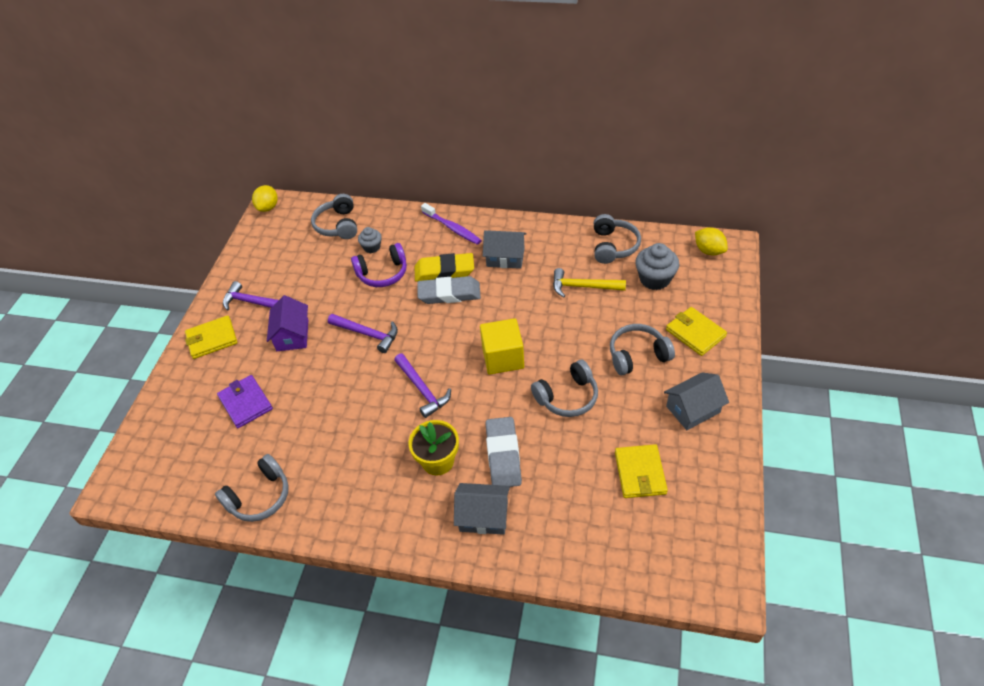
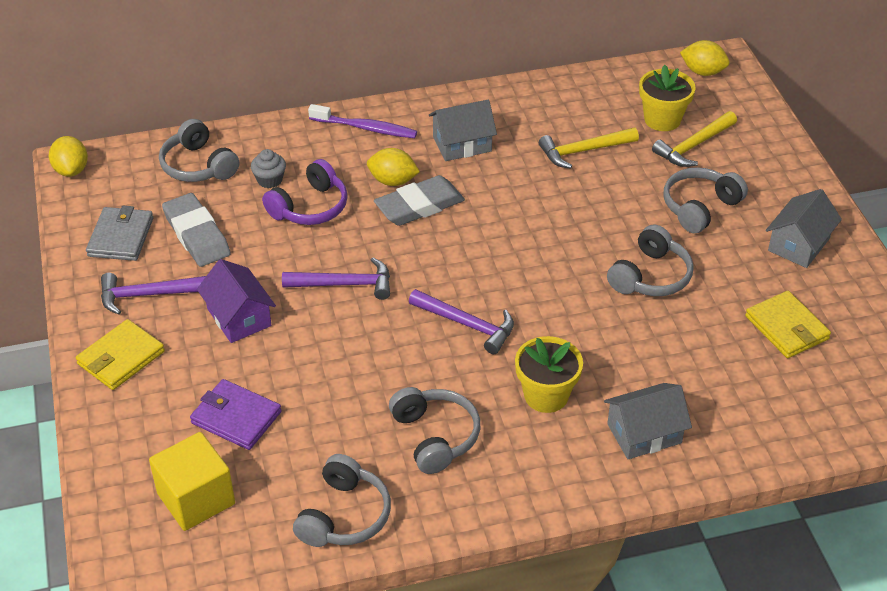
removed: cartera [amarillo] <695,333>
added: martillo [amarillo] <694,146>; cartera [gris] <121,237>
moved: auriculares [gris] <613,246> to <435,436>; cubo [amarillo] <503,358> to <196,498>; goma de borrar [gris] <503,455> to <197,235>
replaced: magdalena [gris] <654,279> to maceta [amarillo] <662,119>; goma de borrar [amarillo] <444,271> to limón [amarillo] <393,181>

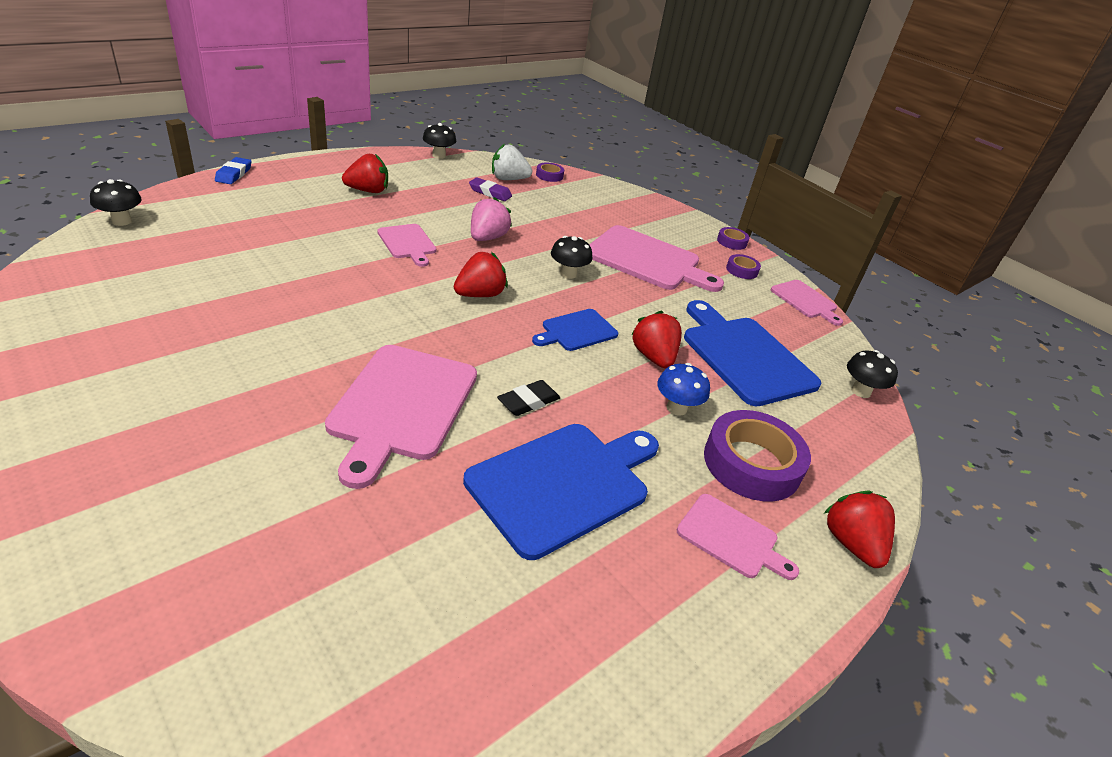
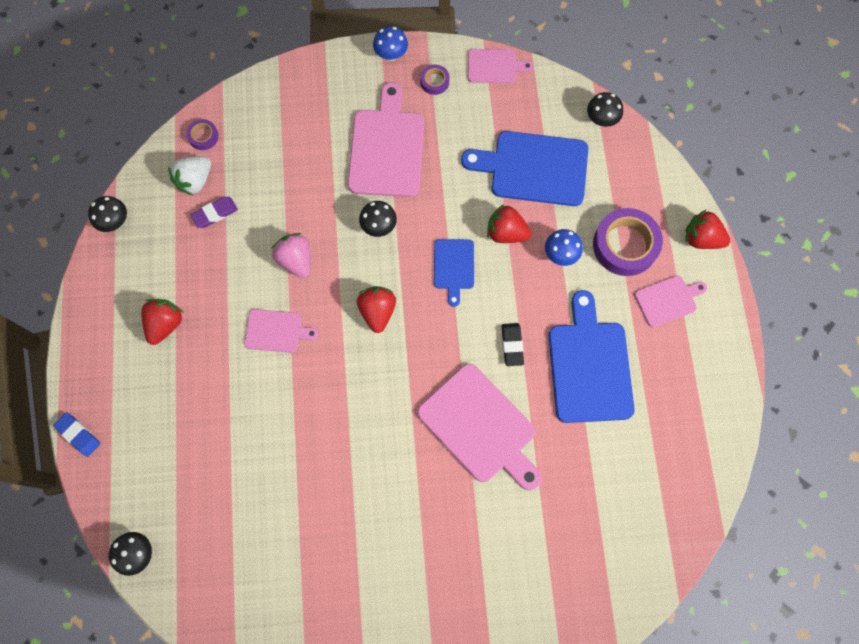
replaced: cinta adhesiva [morado] <731,242> to seta [azul] <391,55>
turned: tabla de cortar [rosa] <647,260> = <387,148> 60 degrees counterclockwise

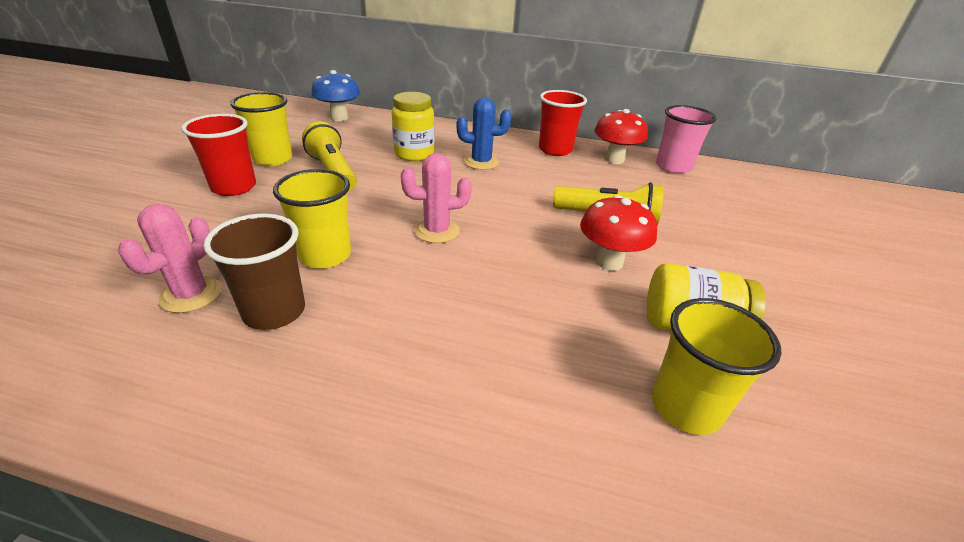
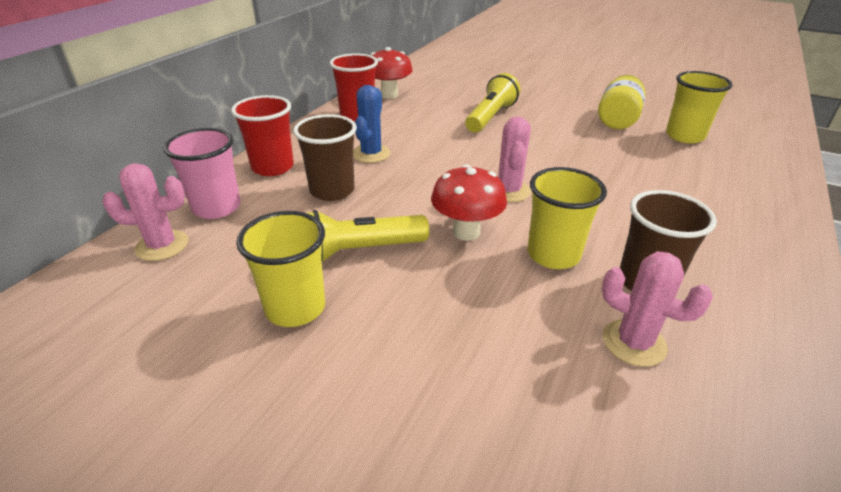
moved: vaso [rosa] <673,167> to <217,207>; vaso [rojo] <234,187> to <272,167>; seta [rojo] <609,262> to <466,232>
replaced: seta [azul] <339,118> to cactus [rosa] <162,245>; tarro [amarillo] <414,154> to vaso [marrón] <332,190>

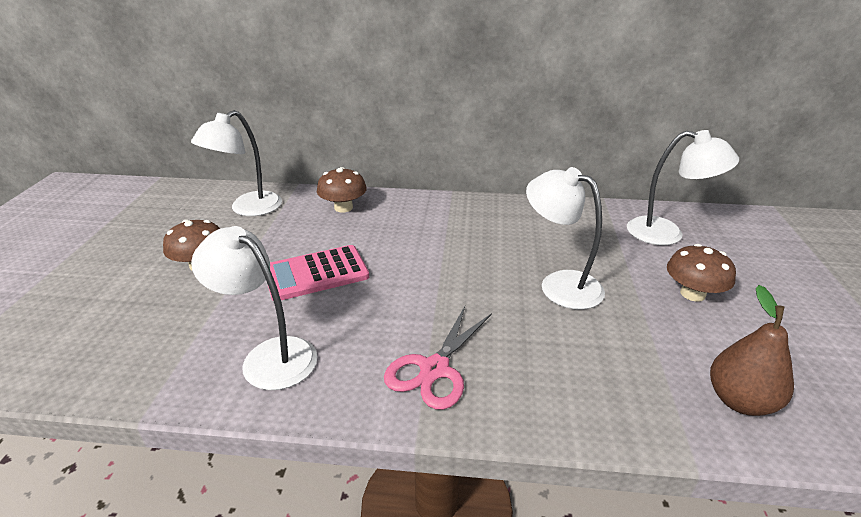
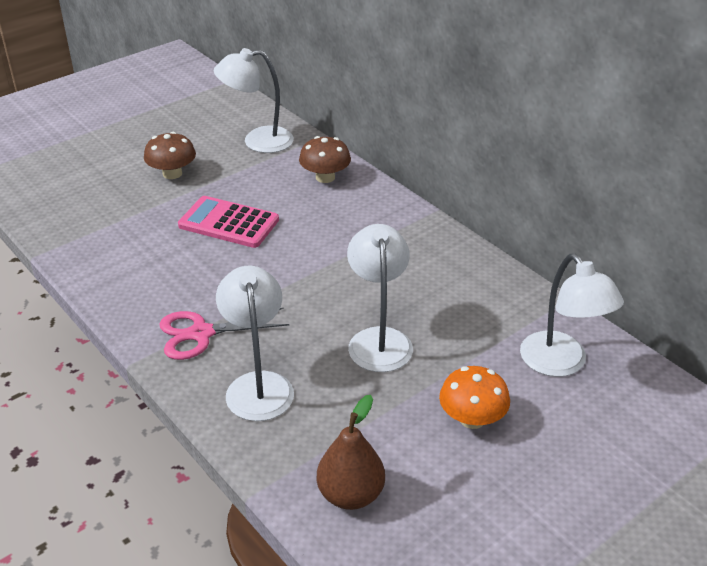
moved: lámpara [blanco] <269,356> to <258,385>
recoloured: seta [marrón] <692,294> to seta [naranja] <472,418>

**What you should do:**
Return all of the material precisely as written. No picture belongs in it.

**Answer section:**
removed: cartera [amarillo] <695,333>
added: martillo [amarillo] <694,146>; cartera [gris] <121,237>
moved: auriculares [gris] <613,246> to <435,436>; cubo [amarillo] <503,358> to <196,498>; goma de borrar [gris] <503,455> to <197,235>
replaced: magdalena [gris] <654,279> to maceta [amarillo] <662,119>; goma de borrar [amarillo] <444,271> to limón [amarillo] <393,181>

replaced: cinta adhesiva [morado] <731,242> to seta [azul] <391,55>
turned: tabla de cortar [rosa] <647,260> = <387,148> 60 degrees counterclockwise

moved: vaso [rosa] <673,167> to <217,207>; vaso [rojo] <234,187> to <272,167>; seta [rojo] <609,262> to <466,232>
replaced: seta [azul] <339,118> to cactus [rosa] <162,245>; tarro [amarillo] <414,154> to vaso [marrón] <332,190>

moved: lámpara [blanco] <269,356> to <258,385>
recoloured: seta [marrón] <692,294> to seta [naranja] <472,418>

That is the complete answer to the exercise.